- RECORDS SUPPLIED -

----------

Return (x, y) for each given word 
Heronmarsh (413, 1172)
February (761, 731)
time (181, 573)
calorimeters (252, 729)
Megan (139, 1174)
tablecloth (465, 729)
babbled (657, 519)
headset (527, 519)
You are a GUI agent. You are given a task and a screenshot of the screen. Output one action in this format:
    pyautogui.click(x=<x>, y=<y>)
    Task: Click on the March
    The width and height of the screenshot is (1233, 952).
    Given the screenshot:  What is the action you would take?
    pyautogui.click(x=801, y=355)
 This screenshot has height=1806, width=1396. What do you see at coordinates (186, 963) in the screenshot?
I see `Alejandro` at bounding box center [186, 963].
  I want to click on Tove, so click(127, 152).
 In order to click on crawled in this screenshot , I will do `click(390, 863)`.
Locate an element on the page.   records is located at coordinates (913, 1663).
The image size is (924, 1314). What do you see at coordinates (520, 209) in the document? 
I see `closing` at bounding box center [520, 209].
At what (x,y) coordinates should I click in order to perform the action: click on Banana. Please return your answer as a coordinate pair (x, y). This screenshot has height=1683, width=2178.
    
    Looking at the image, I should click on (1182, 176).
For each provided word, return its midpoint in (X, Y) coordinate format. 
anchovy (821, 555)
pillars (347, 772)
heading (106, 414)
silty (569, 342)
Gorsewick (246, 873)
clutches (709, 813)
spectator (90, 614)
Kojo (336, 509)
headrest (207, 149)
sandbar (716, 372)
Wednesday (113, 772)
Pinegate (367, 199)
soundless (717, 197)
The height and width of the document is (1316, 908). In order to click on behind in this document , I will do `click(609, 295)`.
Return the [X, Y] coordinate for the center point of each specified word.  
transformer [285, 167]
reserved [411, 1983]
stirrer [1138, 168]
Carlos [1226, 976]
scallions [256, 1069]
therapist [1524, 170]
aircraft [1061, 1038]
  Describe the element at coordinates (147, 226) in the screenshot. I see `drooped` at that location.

----------

- STATED GOAL -
Rewrite the listing above, replacing "anchovy" with "sardine" and leaving everything else unchanged.

- THE REPLY -
Return (x, y) for each given word 
Heronmarsh (413, 1172)
February (761, 731)
time (181, 573)
calorimeters (252, 729)
Megan (139, 1174)
tablecloth (465, 729)
babbled (657, 519)
headset (527, 519)
You are a GUI agent. You are given a task and a screenshot of the screen. Output one action in this format:
    pyautogui.click(x=<x>, y=<y>)
    Task: Click on the March
    The width and height of the screenshot is (1233, 952).
    Given the screenshot:  What is the action you would take?
    pyautogui.click(x=801, y=355)
 This screenshot has height=1806, width=1396. What do you see at coordinates (186, 963) in the screenshot?
I see `Alejandro` at bounding box center [186, 963].
  I want to click on Tove, so click(127, 152).
 In order to click on crawled in this screenshot , I will do `click(390, 863)`.
Locate an element on the page.   records is located at coordinates (913, 1663).
The image size is (924, 1314). What do you see at coordinates (520, 209) in the document? 
I see `closing` at bounding box center [520, 209].
At what (x,y) coordinates should I click in order to perform the action: click on Banana. Please return your answer as a coordinate pair (x, y). This screenshot has height=1683, width=2178.
    
    Looking at the image, I should click on (1182, 176).
For each provided word, return its midpoint in (X, Y) coordinate format. 
sardine (821, 555)
pillars (347, 772)
heading (106, 414)
silty (569, 342)
Gorsewick (246, 873)
clutches (709, 813)
spectator (90, 614)
Kojo (336, 509)
headrest (207, 149)
sandbar (716, 372)
Wednesday (113, 772)
Pinegate (367, 199)
soundless (717, 197)
The height and width of the document is (1316, 908). In order to click on behind in this document , I will do `click(609, 295)`.
Return the [X, Y] coordinate for the center point of each specified word.  
transformer [285, 167]
reserved [411, 1983]
stirrer [1138, 168]
Carlos [1226, 976]
scallions [256, 1069]
therapist [1524, 170]
aircraft [1061, 1038]
  Describe the element at coordinates (147, 226) in the screenshot. I see `drooped` at that location.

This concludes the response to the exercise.